* _Task directions_: To answer, print the line containing "change=moved; old=chapeau [jaune];" and each line after it in the listing below, exactly as they stand.
---*---
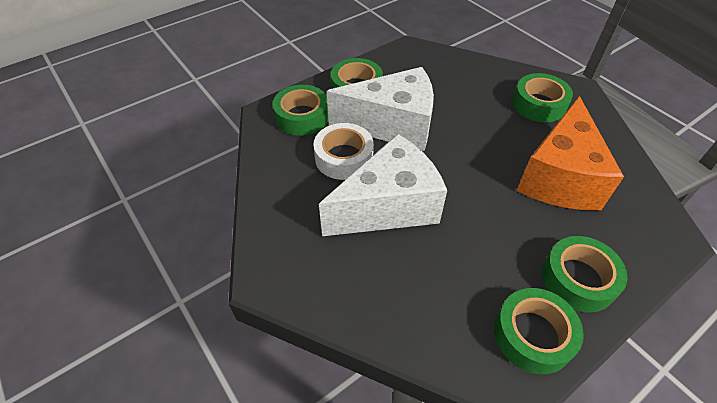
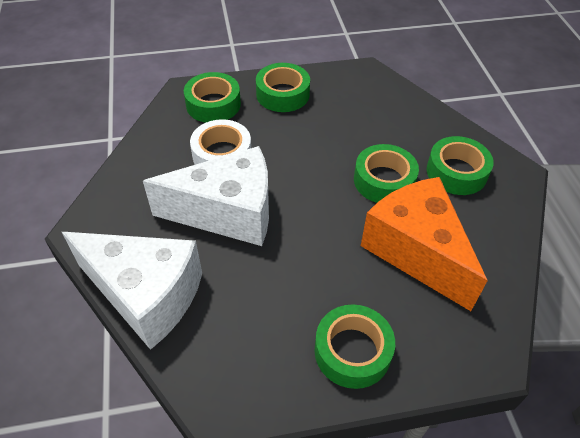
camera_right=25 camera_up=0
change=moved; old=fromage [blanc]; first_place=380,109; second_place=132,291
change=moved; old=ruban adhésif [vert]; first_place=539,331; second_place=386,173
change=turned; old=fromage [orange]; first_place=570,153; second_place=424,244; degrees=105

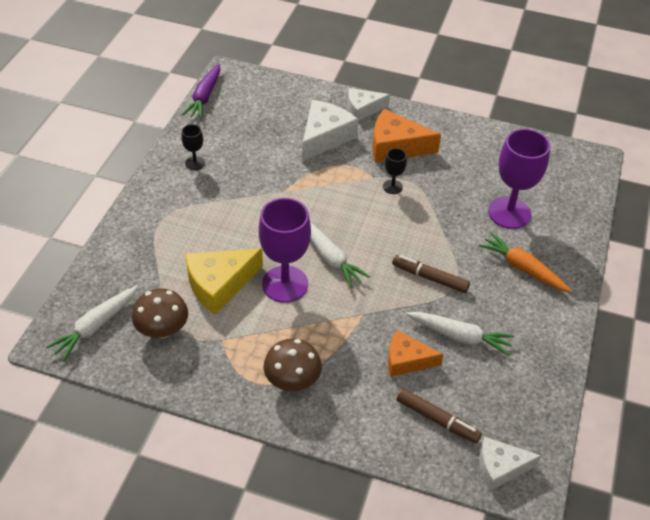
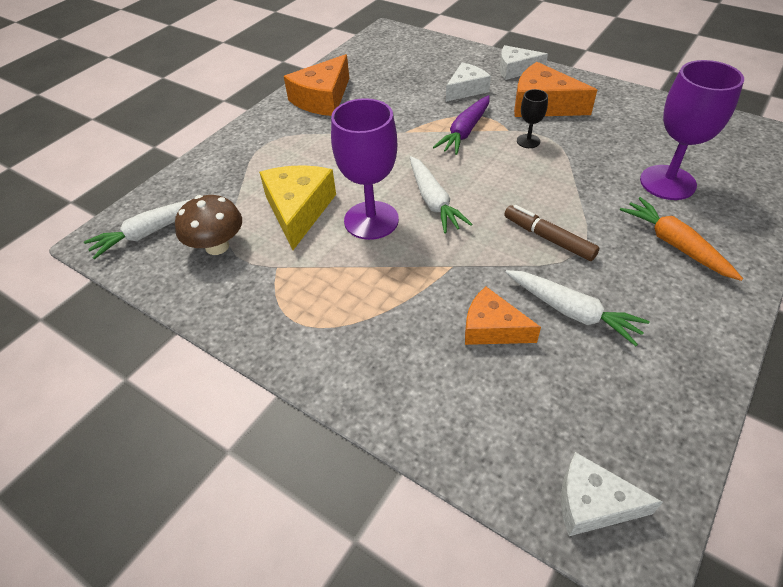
camera_right=20 camera_up=0
change=removed; old=champignon [marron]; first_place=292,364
change=removed; old=feutre [marron]; first_place=439,416
change=moved; old=carotte [violet]; first_place=201,91; second_place=461,125
change=replaced; old=verre à pied [noir]; new=fromage [orange]; first_place=193,147; second_place=316,85
change=turned; old=fromage [jaune]; first_place=224,282; second_place=297,207; degrees=105
change=resized; old=fromage [blanc]; first_place=330,130; second_place=468,82; factor=0.66

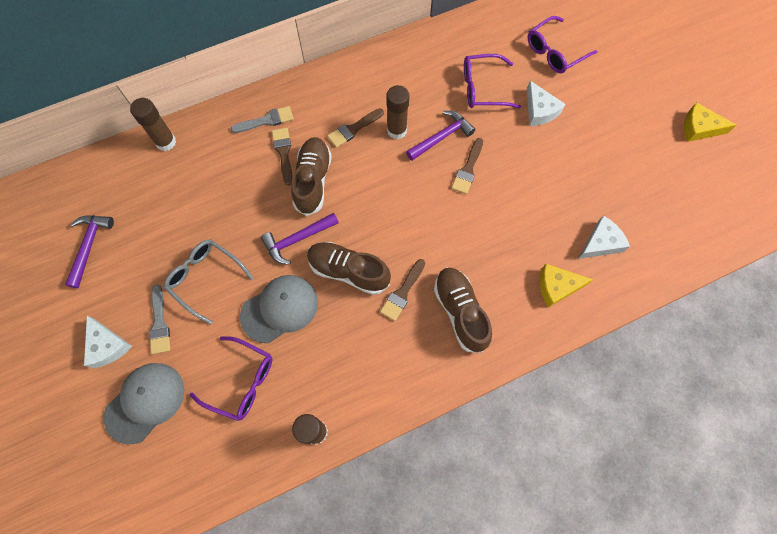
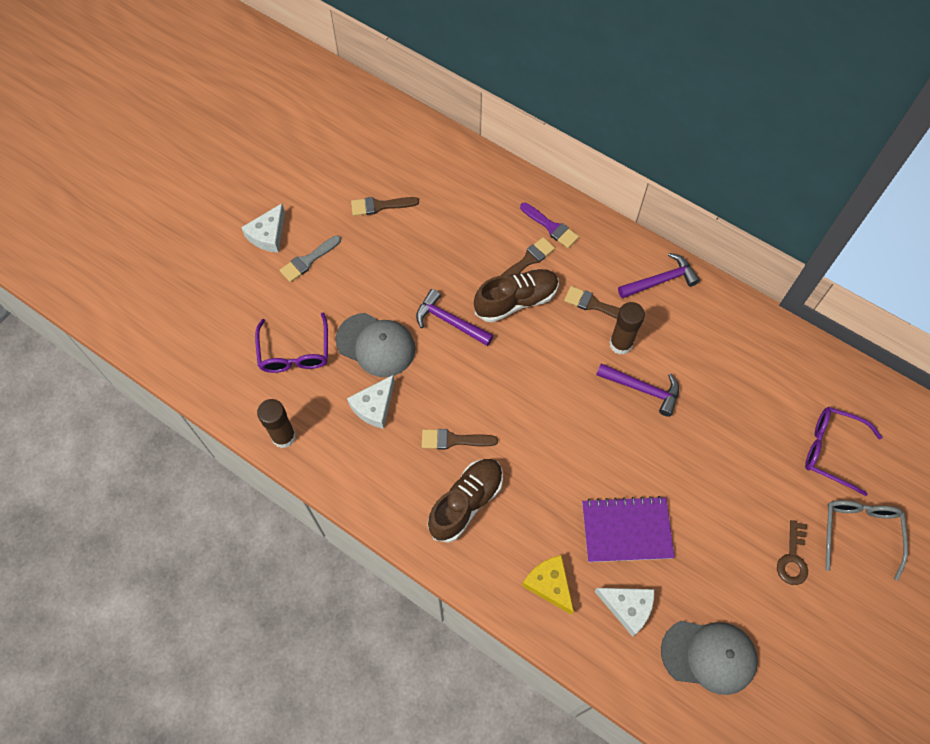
camera_right=60 camera_up=-5
change=removed; old=bâton de colle [marron]; first_place=153,124
change=removed; old=chaussure [marron]; first_place=349,268
change=removed; old=lunettes [violet]; first_place=492,81
change=removed; old=fromage [jaune]; first_place=710,122
change=added; new=carnet [violet]; second_place=628,529
change=added; new=clé [marron]; second_place=792,552
change=moved; old=marteau [violet]; first_place=89,251; second_place=659,276
change=moved; old=casquette [gris]; first_place=144,403; second_place=709,658
change=moved; old=lunettes [gris]; first_place=209,282; second_place=867,540
change=moved; old=pinceau [marron]; first_place=467,166; second_place=385,206
change=moved; old=fromage [blanc]; first_place=546,103; second_place=371,402
change=recoloured; old=pinceau [gris]; new=pinceau [violet]; first_place=262,119; second_place=549,225

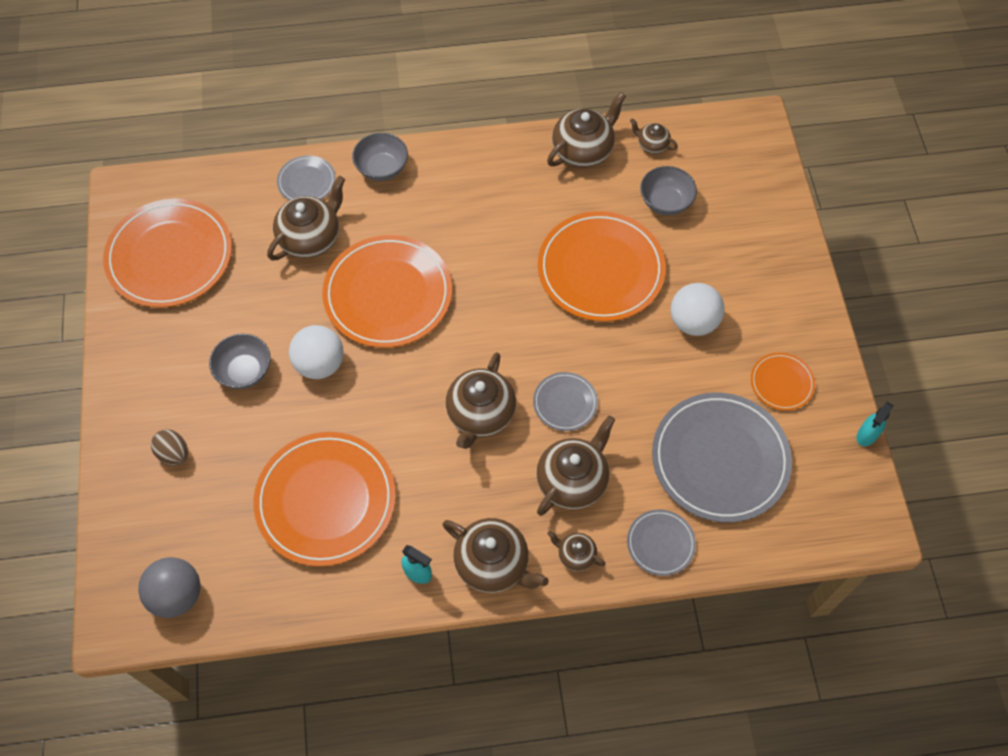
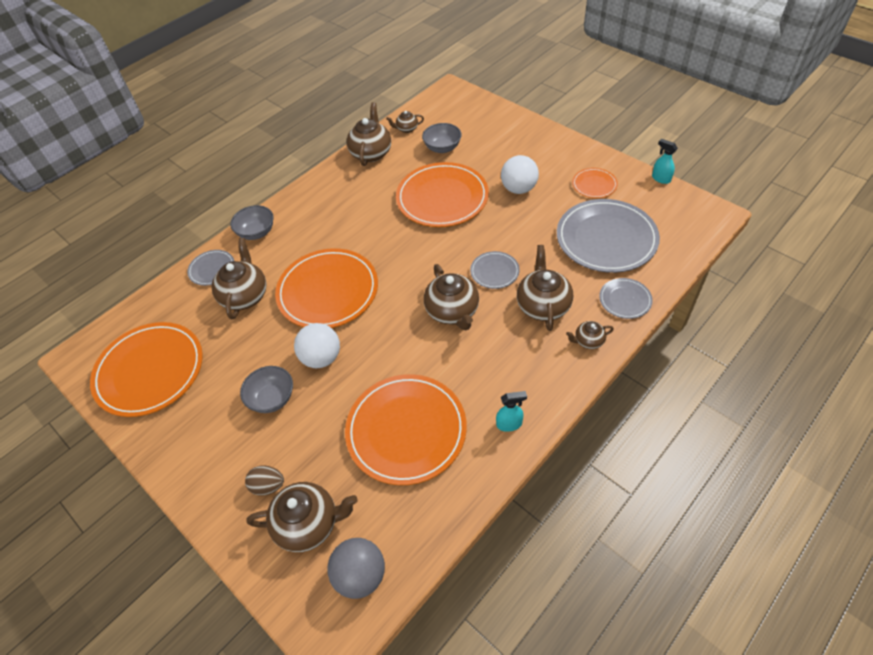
camera_right=-35 camera_up=-10
change=moved; old=théière [marron]; first_place=496,555; second_place=302,517
change=turned; old=vaporisateur [turquoise]; first_place=875,424; second_place=665,161; degrees=135

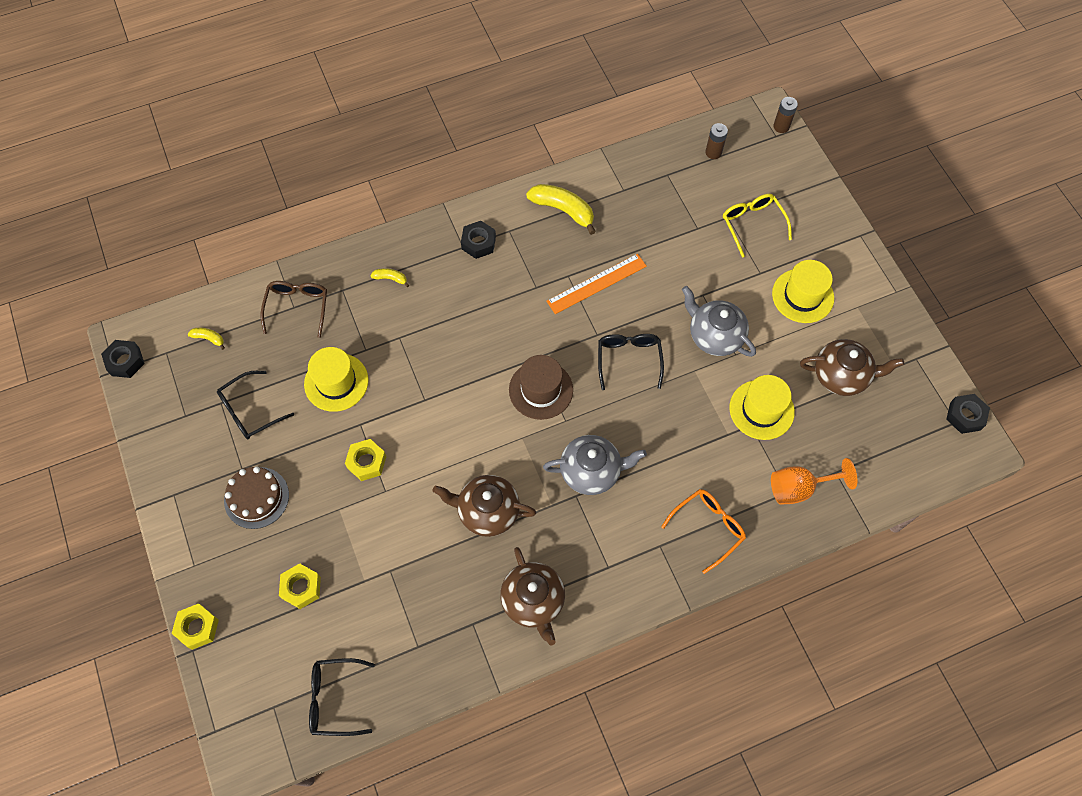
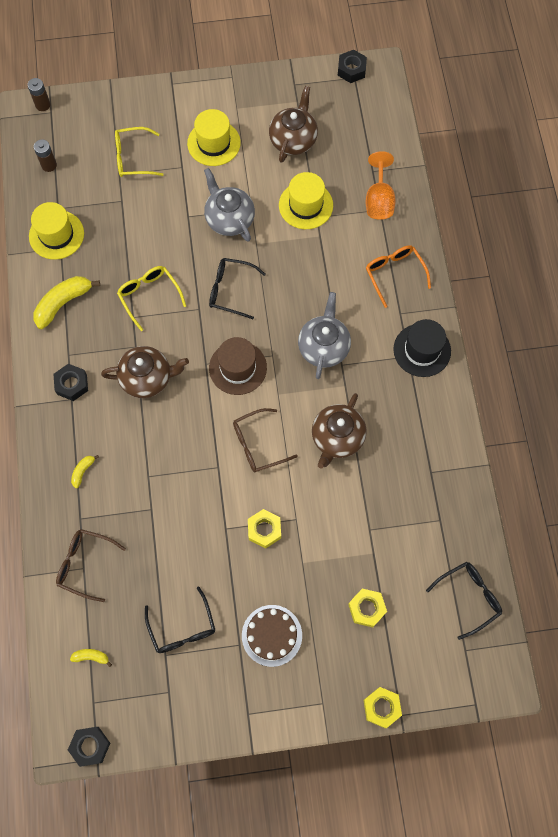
camera_right=-75 camera_up=5
change=added; new=lunettes [marron]; second_place=265,440
change=added; new=chapeau [noir]; second_place=422,348
change=moved; old=chapeau [jaune]; first_place=336,379; second_place=56,231
change=moved; old=théière [marron]; first_place=532,596; second_place=145,372
change=replaced; old=règle [orange]; new=lunettes [jaune]; first_place=596,284; second_place=151,298
change=turned; old=banane [jaune]; first_place=206,339; second_place=91,658; degrees=60
change=turned; old=lunettes [noir]; first_place=342,697; second_place=464,601; degrees=-135
change=turned; old=théière [gris]; first_place=719,321; second_place=229,205; degrees=90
---*---
* _Written response_:
change=moved; old=chapeau [jaune]; first_place=336,379; second_place=56,231
change=moved; old=théière [marron]; first_place=532,596; second_place=145,372
change=replaced; old=règle [orange]; new=lunettes [jaune]; first_place=596,284; second_place=151,298
change=turned; old=banane [jaune]; first_place=206,339; second_place=91,658; degrees=60
change=turned; old=lunettes [noir]; first_place=342,697; second_place=464,601; degrees=-135
change=turned; old=théière [gris]; first_place=719,321; second_place=229,205; degrees=90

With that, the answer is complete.